▸ YOUR ASSIGNMENT
From the entries, return every line where the string "minus" shows up.

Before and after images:
- - - -
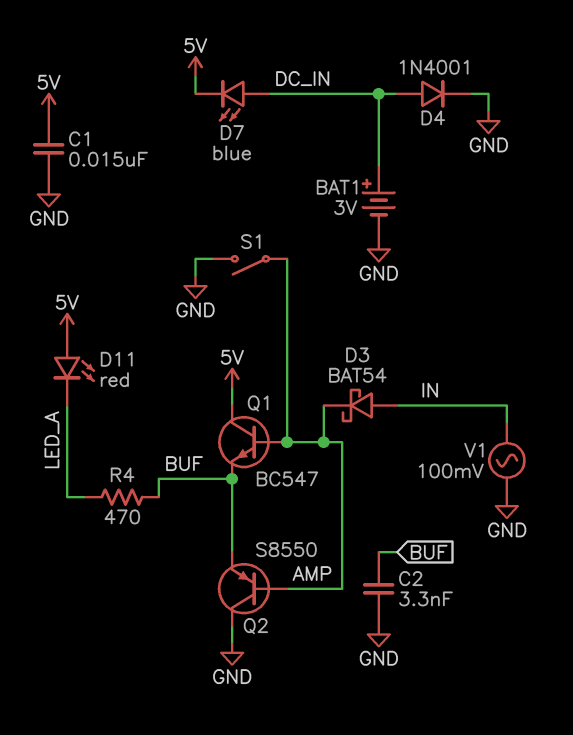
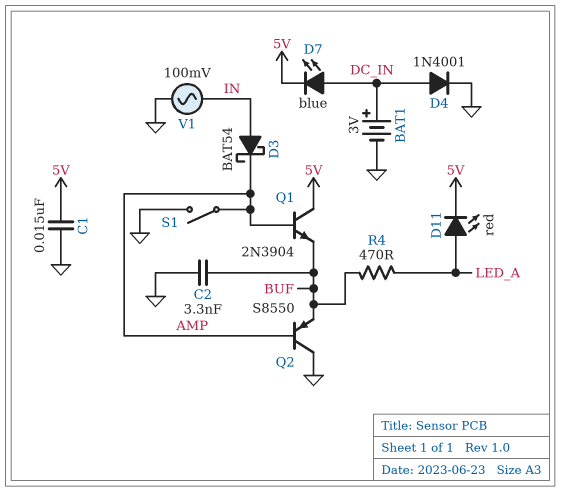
D11: LED red (A 5V, K LED_A) -> LED red (A LED_A, K 5V)
Q1: NPN BC547 (B AMP, C 5V, E BUF) -> NPN 2N3904 (B AMP, C 5V, E BUF)

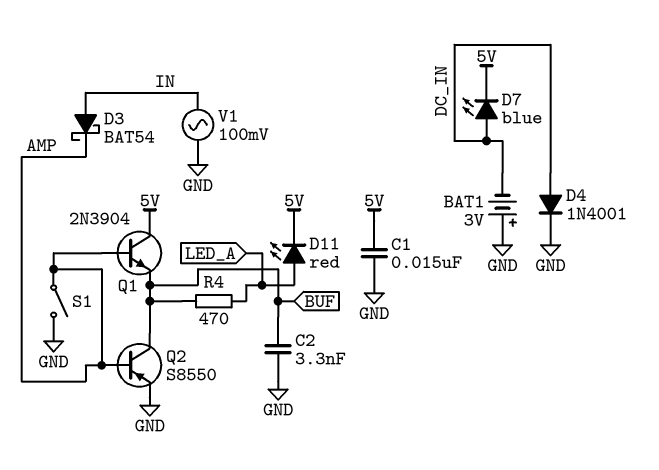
BAT1: 3V (plus DC_IN, minus GND) -> 3V (plus GND, minus DC_IN)
Q2: PNP S8550 (B AMP, C GND, E BUF) -> PNP S8550 (B AMP, C BUF, E GND)

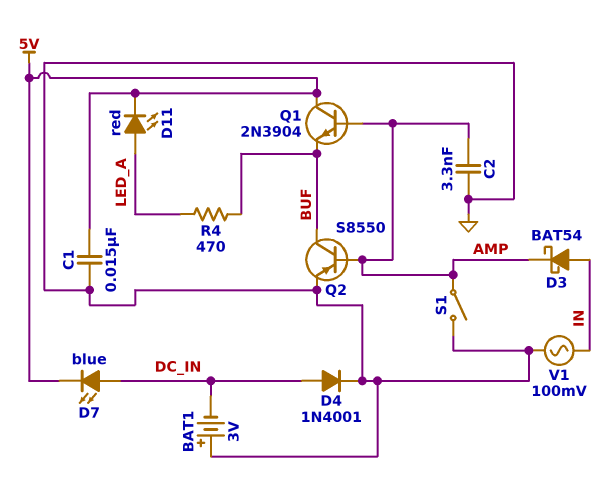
C2: 3.3nF (BUF, GND) -> 3.3nF (AMP, GND)

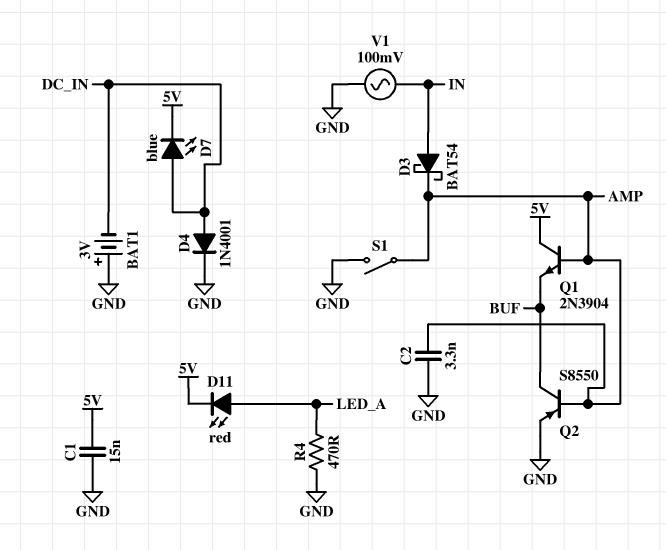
R4: 470 (BUF, LED_A) -> 470 (GND, LED_A)

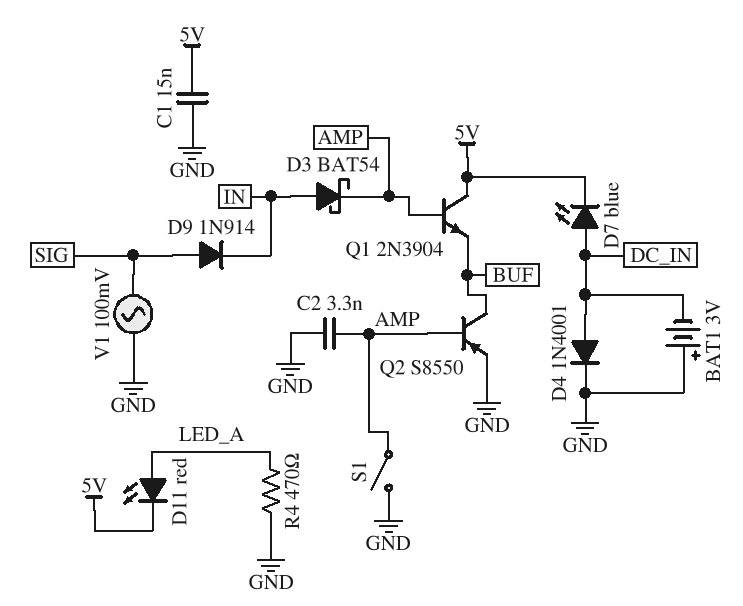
D9: none -> diode 1N914 (A SIG, K IN)
V1: AC 100mV (GND, IN) -> AC 100mV (GND, SIG)

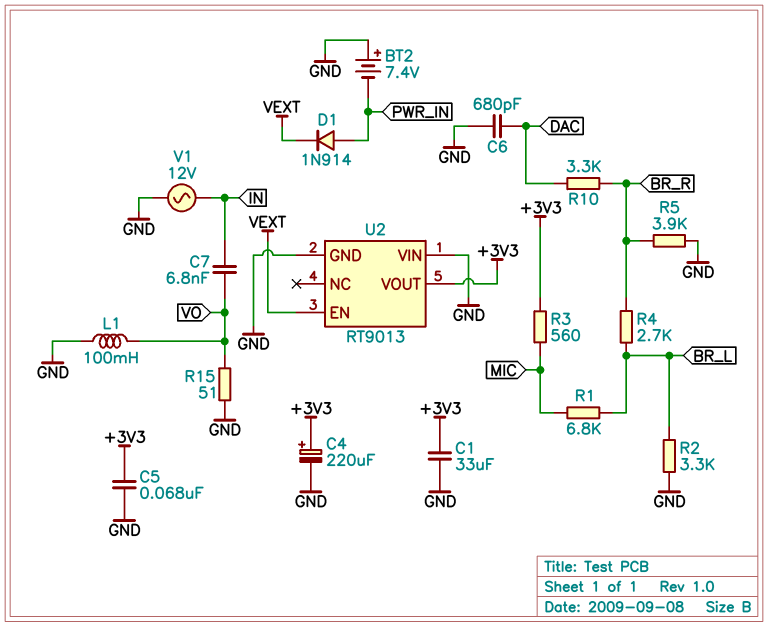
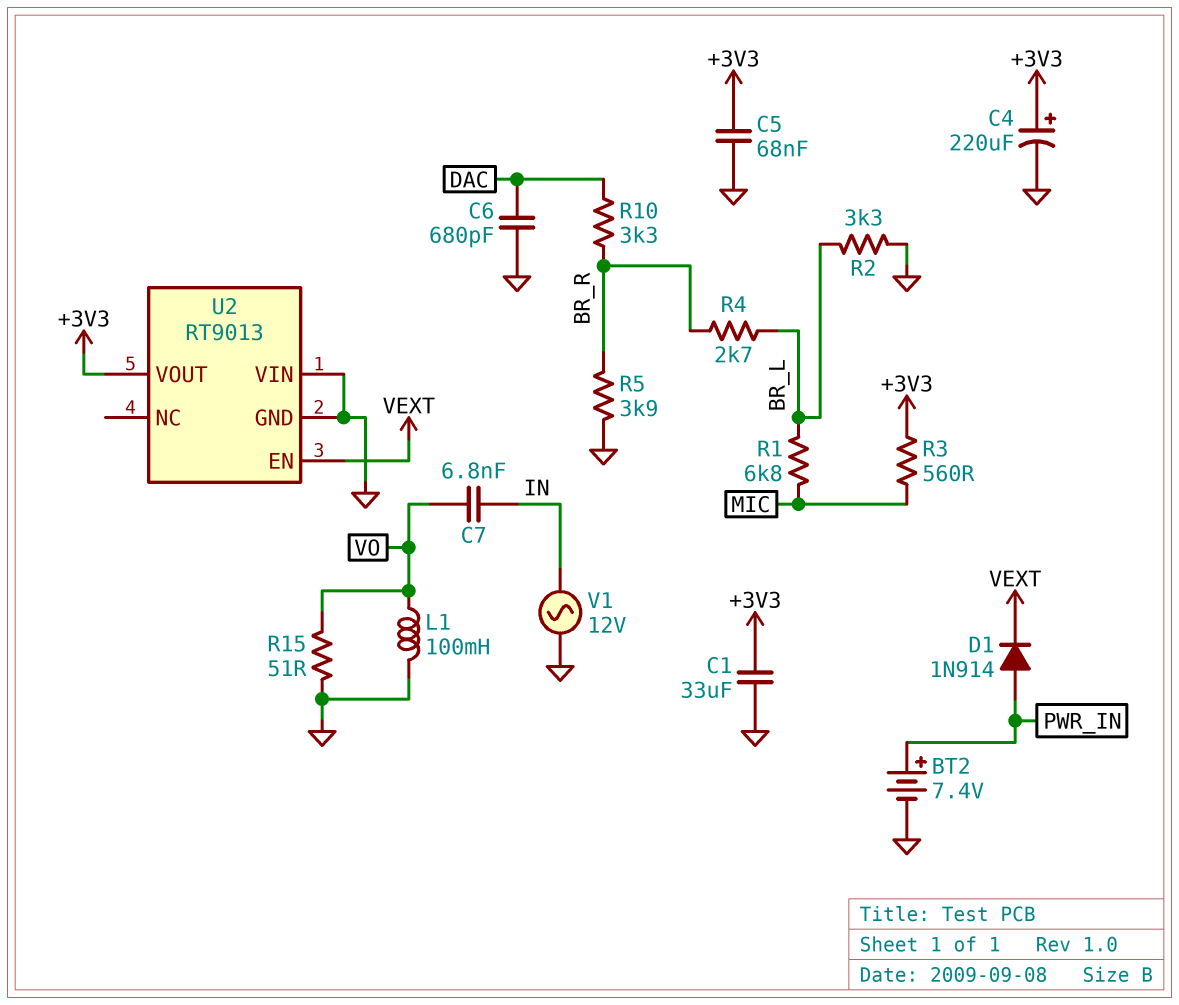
BT2: 7.4V (plus GND, minus PWR_IN) -> 7.4V (plus PWR_IN, minus GND)

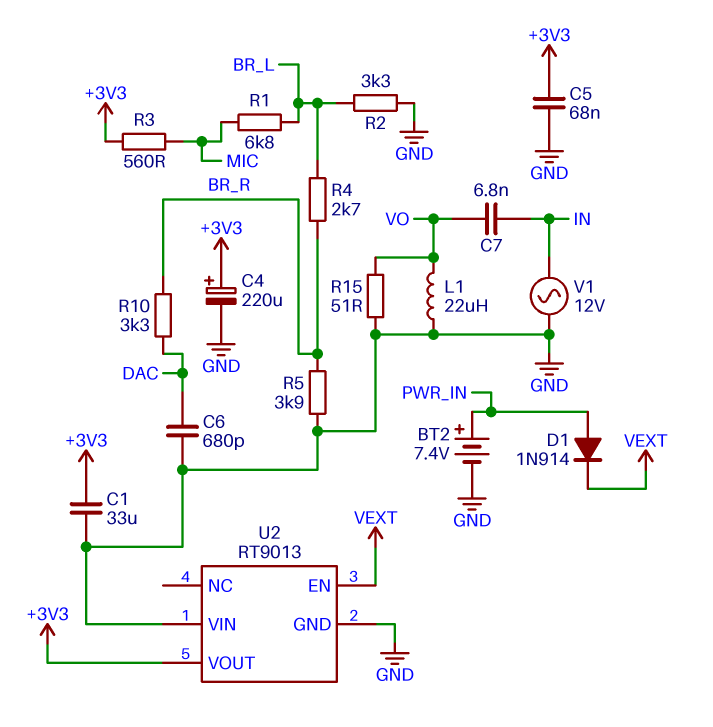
L1: 100mH (GND, VO) -> 22uH (GND, VO)

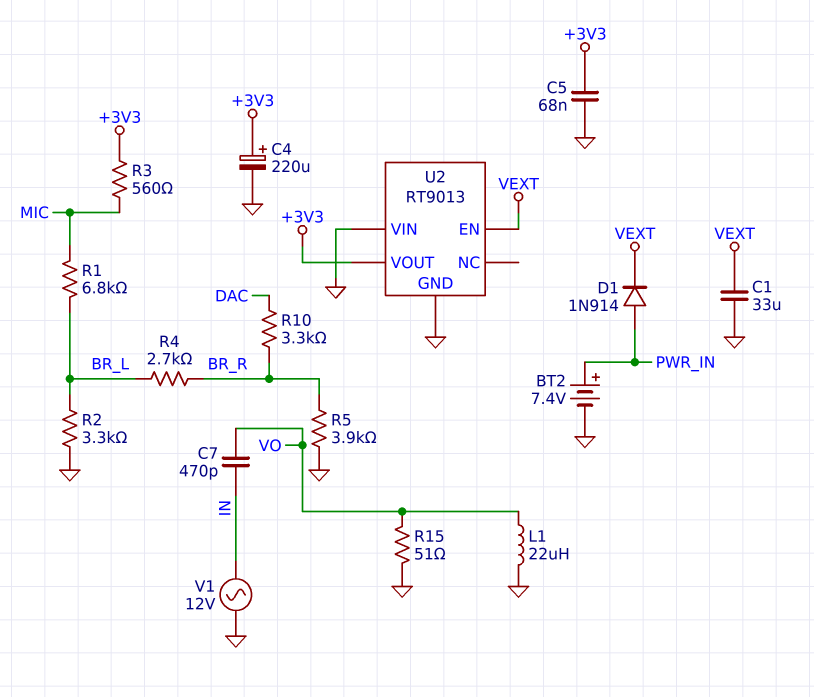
C1: 33uF (+3V3, GND) -> 33uF (GND, VEXT)
C6: 680pF (DAC, GND) -> none
C7: 6.8nF (IN, VO) -> 470pF (IN, VO)

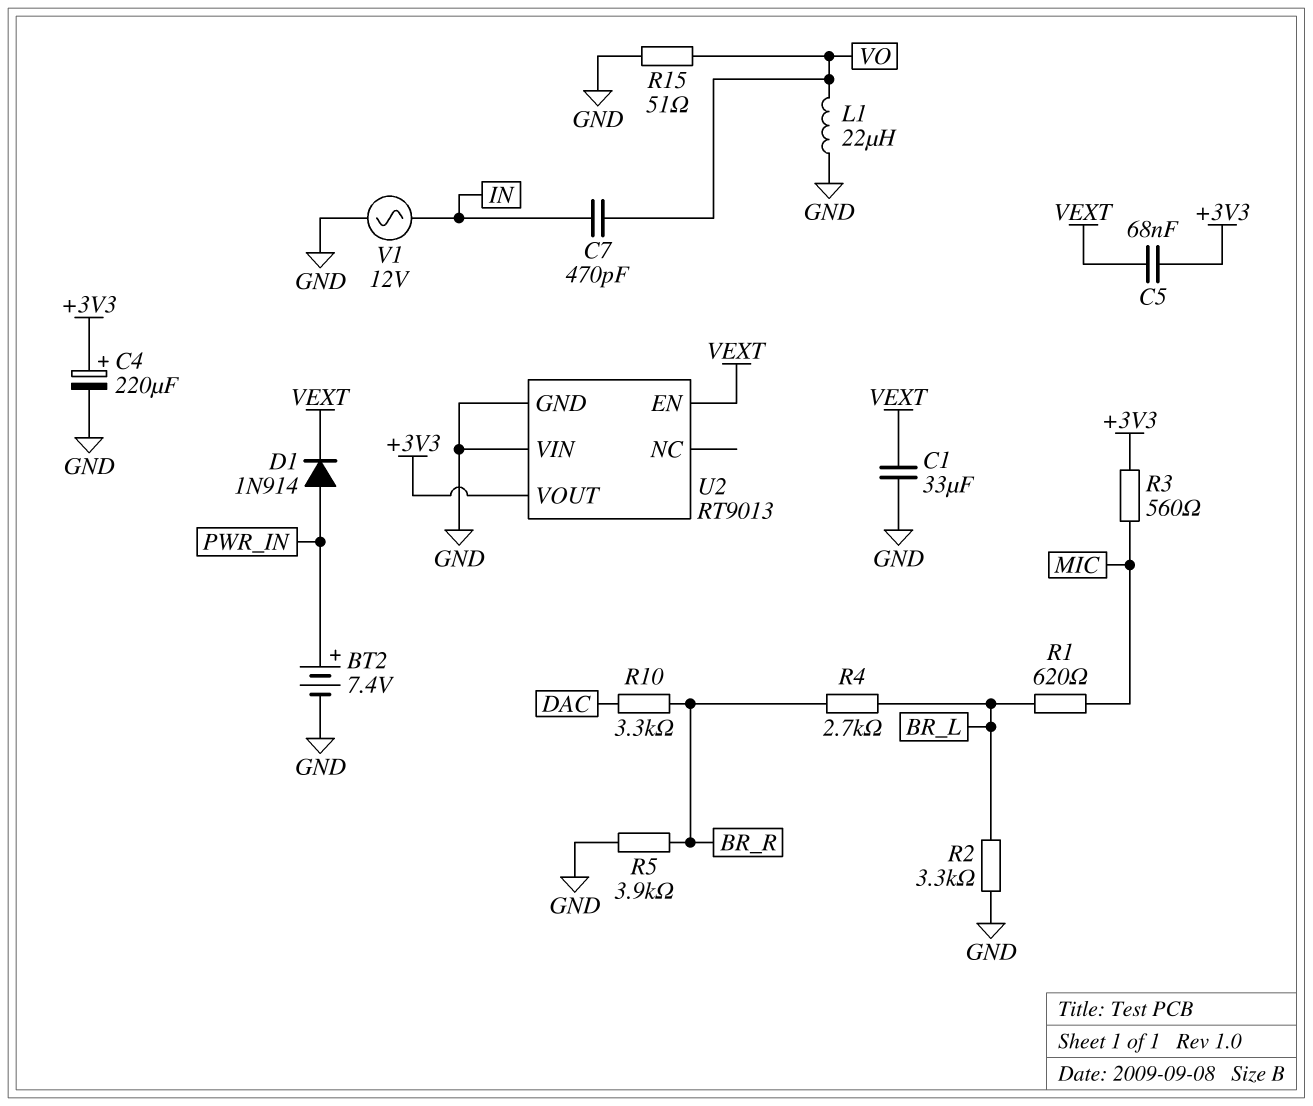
C5: 68nF (+3V3, GND) -> 68nF (+3V3, VEXT)
R1: 6.8k (BR_L, MIC) -> 620 (BR_L, MIC)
- - - -
▸ SOLUTION TO THE PROBLEM
BAT1: 3V (plus DC_IN, minus GND) -> 3V (plus GND, minus DC_IN)
BT2: 7.4V (plus GND, minus PWR_IN) -> 7.4V (plus PWR_IN, minus GND)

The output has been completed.